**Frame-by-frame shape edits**
────

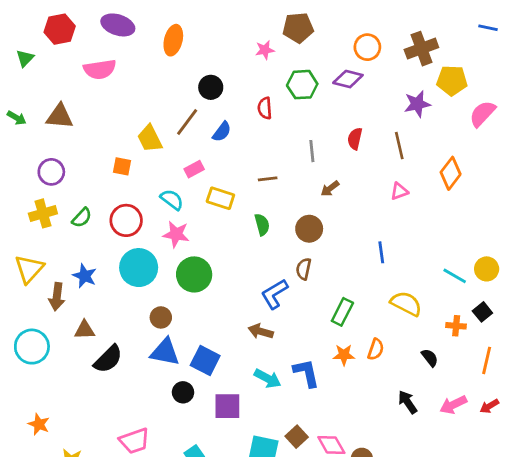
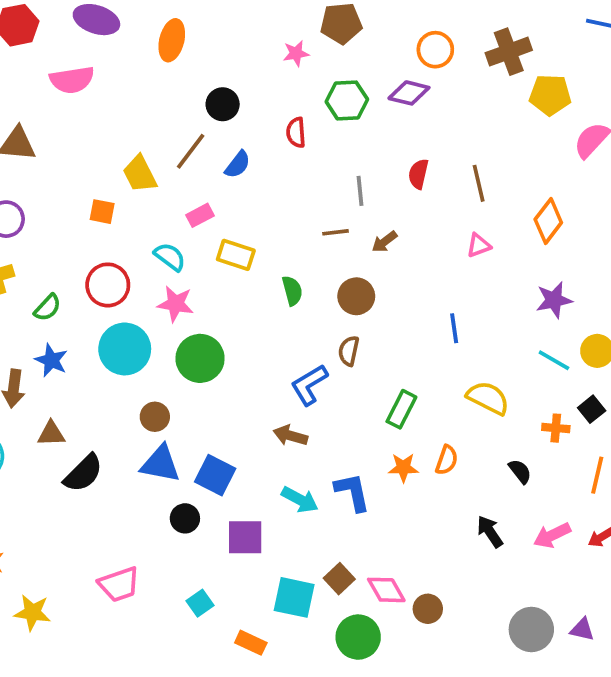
purple star: (417, 104) -> (554, 300), moved
brown line: (268, 179) -> (336, 232), moved
green semicircle: (82, 218) -> (48, 308), moved

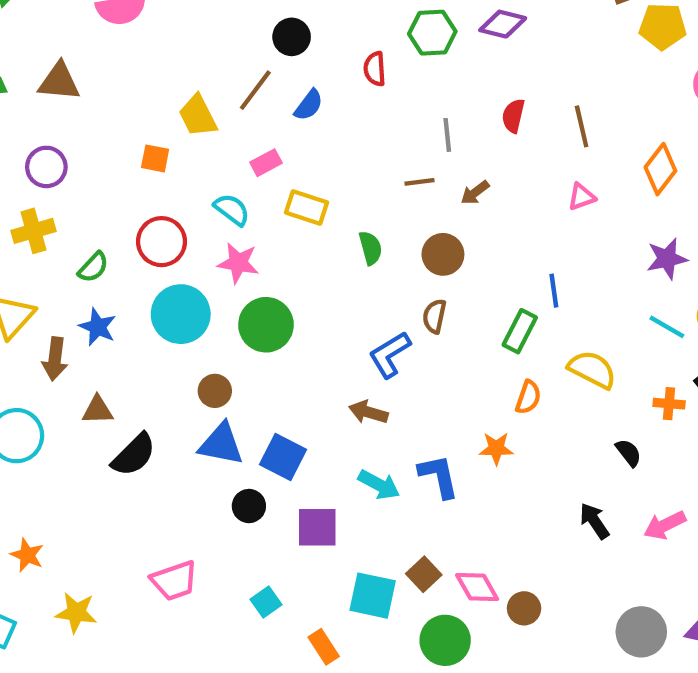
green rectangle: (401, 409) -> (520, 331), moved
orange semicircle: (447, 460) -> (528, 397), moved
orange rectangle: (251, 643) -> (324, 647), turned 32

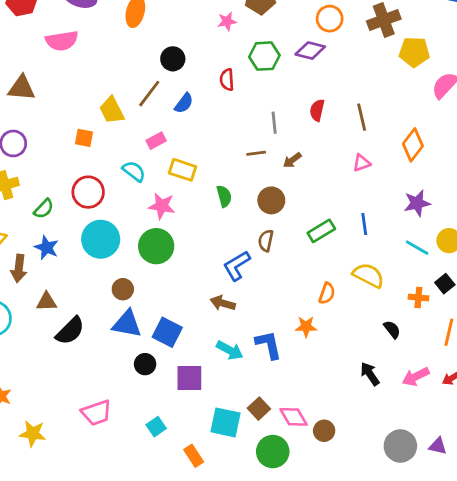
pink star: (238, 263) -> (162, 206), moved
blue line: (554, 291) -> (364, 224), moved
green rectangle: (520, 331) -> (321, 231), moved, turned 32

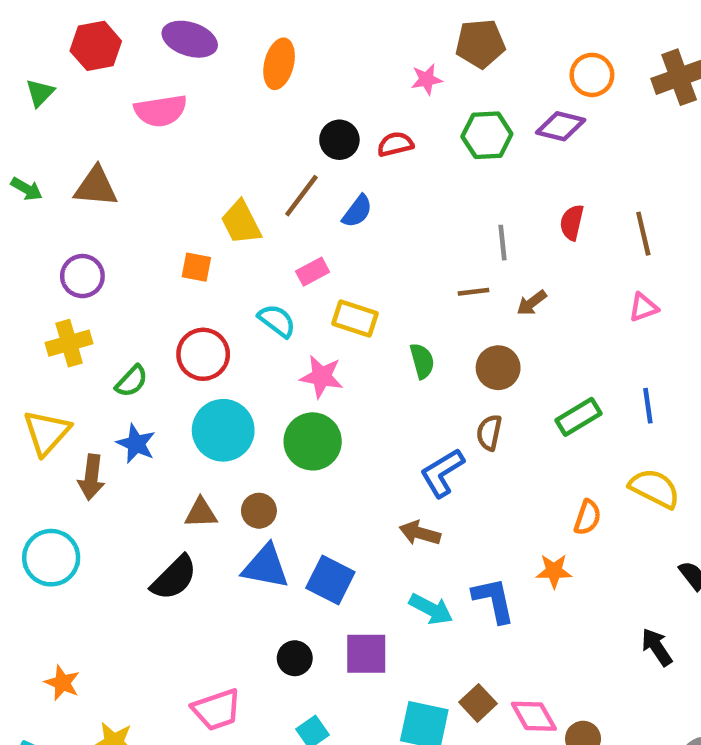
red semicircle: (227, 80) -> (395, 144), moved, turned 80
brown triangle: (47, 302) -> (201, 513), moved
black circle: (145, 364) -> (295, 658), moved

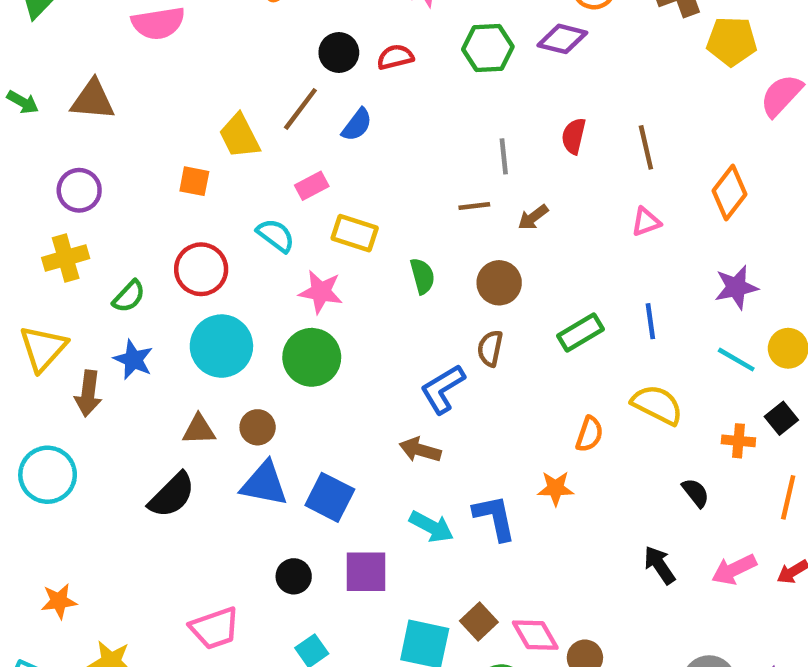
orange star: (62, 683) -> (59, 601), turned -30

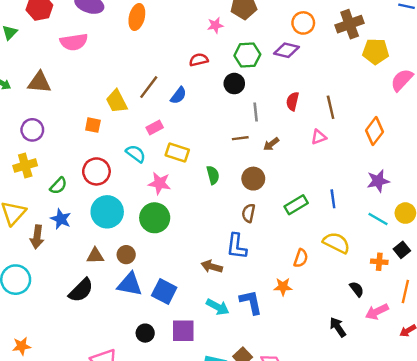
black circle: (339, 53) -> (234, 84), moved
pink triangle: (646, 222) -> (319, 137), moved
blue L-shape: (443, 389) -> (237, 246), moved, turned -52
pink arrow: (734, 570) -> (377, 312), moved

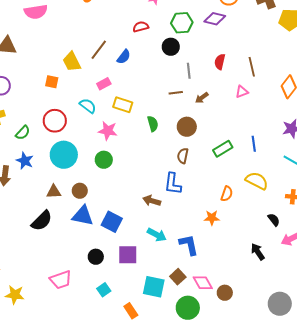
green circle: (155, 218) -> (104, 160), size x0.7
blue L-shape: (251, 302) -> (189, 245), moved

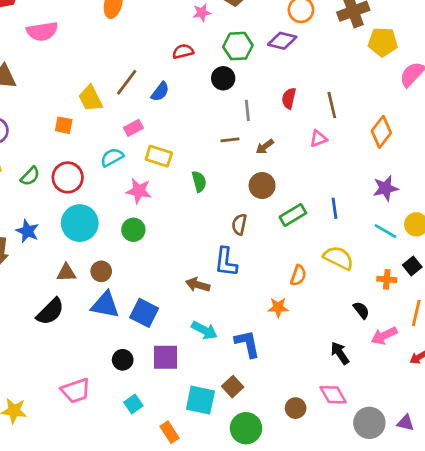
cyan semicircle: (88, 106) -> (112, 157), turned -66
brown circle: (187, 127) -> (262, 186), moved
green semicircle: (23, 133) -> (30, 176), moved
pink diamond: (203, 283) -> (333, 395), moved

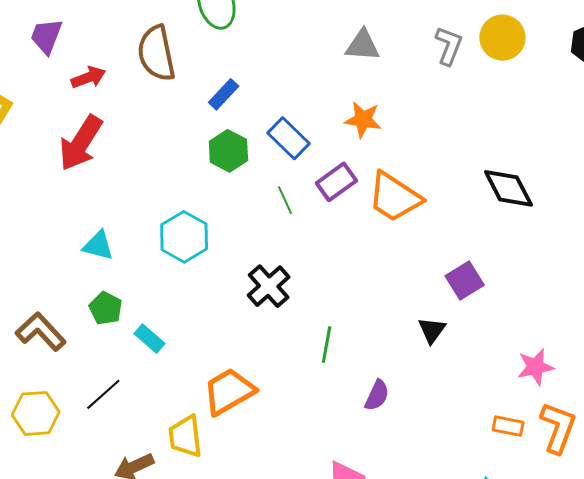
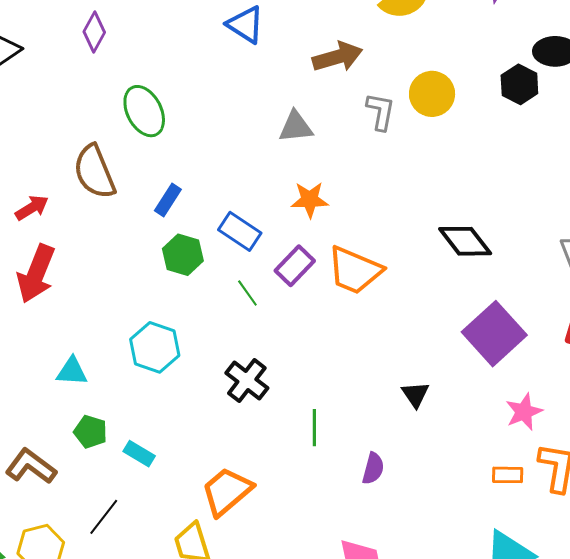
purple square: (465, 280) -> (494, 334), moved, size x1.6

────

**REQUIRED ACTION**
Print every entry above again without changing a word, and omit the pictures.

**REPLY TO THE TASK**
purple star: (417, 104) -> (554, 300), moved
brown line: (268, 179) -> (336, 232), moved
green semicircle: (82, 218) -> (48, 308), moved

green rectangle: (401, 409) -> (520, 331), moved
orange semicircle: (447, 460) -> (528, 397), moved
orange rectangle: (251, 643) -> (324, 647), turned 32

pink star: (238, 263) -> (162, 206), moved
blue line: (554, 291) -> (364, 224), moved
green rectangle: (520, 331) -> (321, 231), moved, turned 32

red semicircle: (227, 80) -> (395, 144), moved, turned 80
brown triangle: (47, 302) -> (201, 513), moved
black circle: (145, 364) -> (295, 658), moved

orange star: (62, 683) -> (59, 601), turned -30

black circle: (339, 53) -> (234, 84), moved
pink triangle: (646, 222) -> (319, 137), moved
blue L-shape: (443, 389) -> (237, 246), moved, turned -52
pink arrow: (734, 570) -> (377, 312), moved

green circle: (155, 218) -> (104, 160), size x0.7
blue L-shape: (251, 302) -> (189, 245), moved

cyan semicircle: (88, 106) -> (112, 157), turned -66
brown circle: (187, 127) -> (262, 186), moved
green semicircle: (23, 133) -> (30, 176), moved
pink diamond: (203, 283) -> (333, 395), moved

purple square: (465, 280) -> (494, 334), moved, size x1.6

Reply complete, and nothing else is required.